Exercise objective: From the records below, set down exactly the lines starting with the line that contains "brown teddy bear [375,282,420,349]" and going on through the line that contains "white ring [395,532,470,607]". Nothing else is wanted.

[[ Source information open ]]

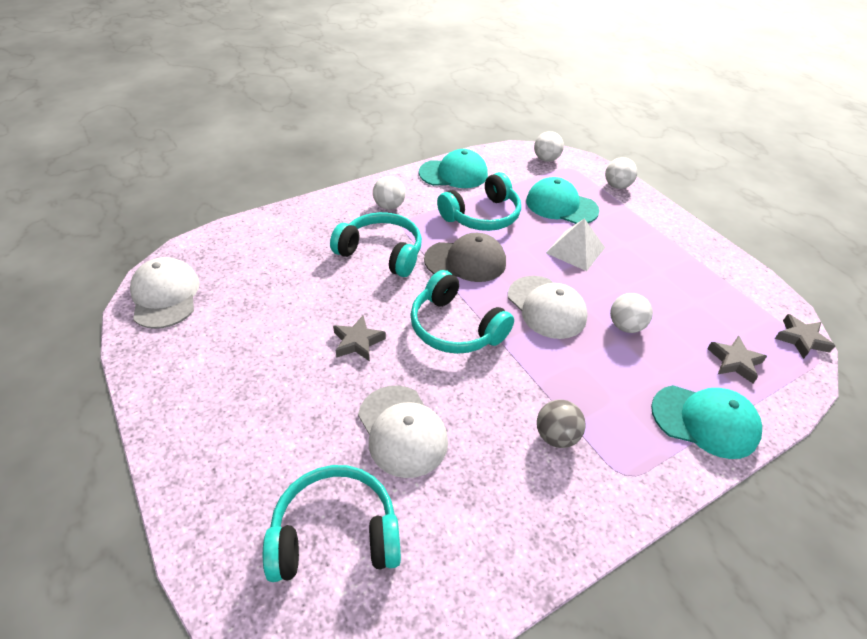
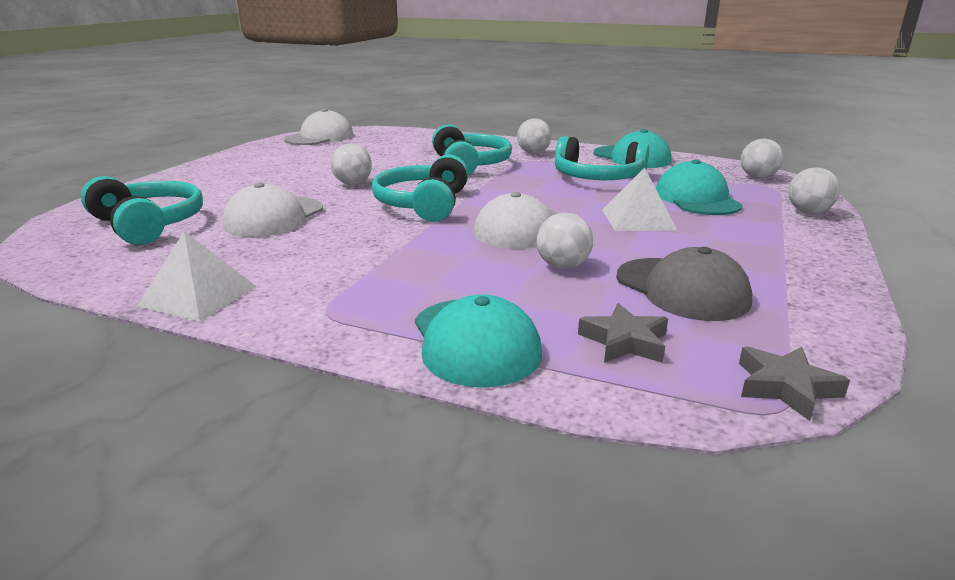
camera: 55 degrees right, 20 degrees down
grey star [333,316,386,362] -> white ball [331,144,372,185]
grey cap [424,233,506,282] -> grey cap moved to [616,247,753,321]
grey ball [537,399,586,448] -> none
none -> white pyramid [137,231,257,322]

[[ Source information closed ]]
[[ Source information open ]]

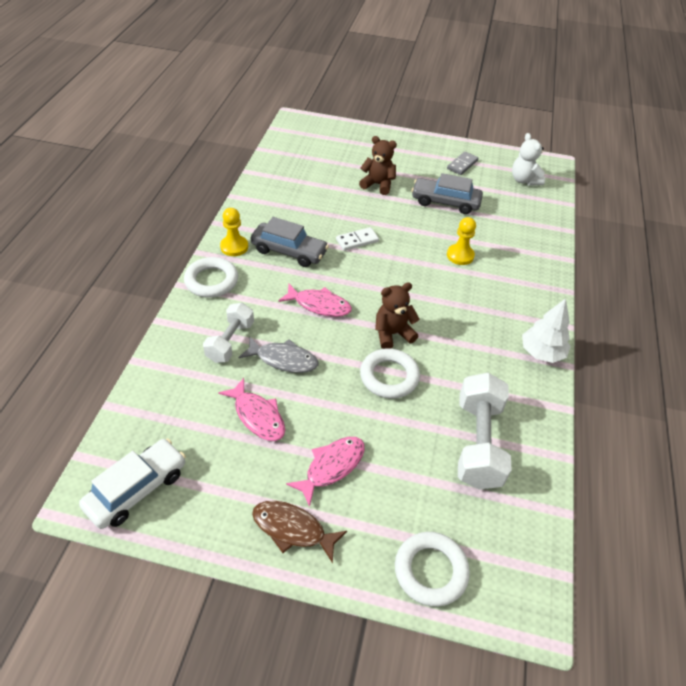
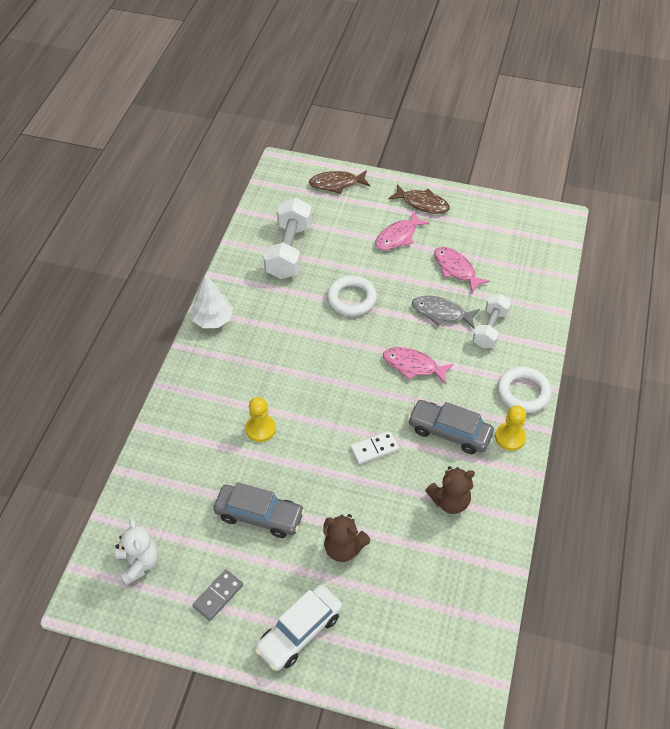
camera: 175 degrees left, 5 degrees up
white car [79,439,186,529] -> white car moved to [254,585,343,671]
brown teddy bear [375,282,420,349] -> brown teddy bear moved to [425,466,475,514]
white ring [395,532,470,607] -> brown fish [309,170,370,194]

[[ Source information closed ]]
[[ Source information open ]]

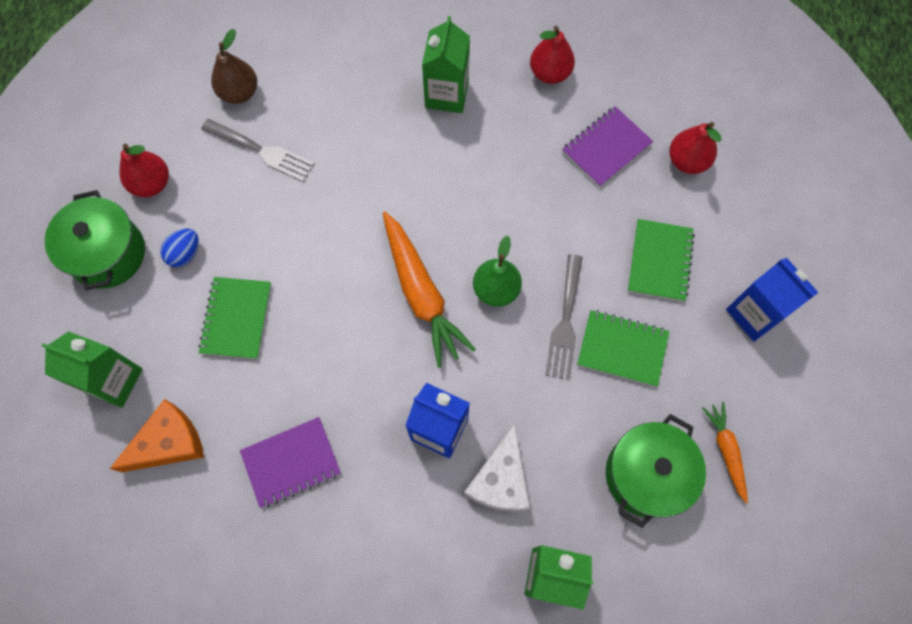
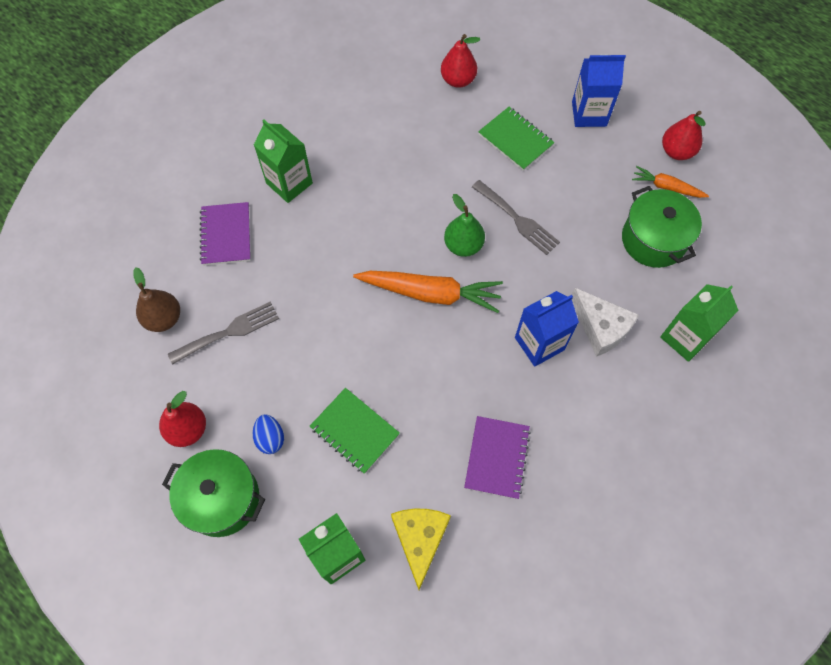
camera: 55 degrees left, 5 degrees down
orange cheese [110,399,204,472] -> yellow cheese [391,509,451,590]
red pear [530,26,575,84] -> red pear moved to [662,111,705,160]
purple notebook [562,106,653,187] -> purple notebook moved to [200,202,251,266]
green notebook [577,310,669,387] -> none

[[ Source information closed ]]

Output:
brown teddy bear [375,282,420,349] -> brown teddy bear moved to [425,466,475,514]
white ring [395,532,470,607] -> brown fish [309,170,370,194]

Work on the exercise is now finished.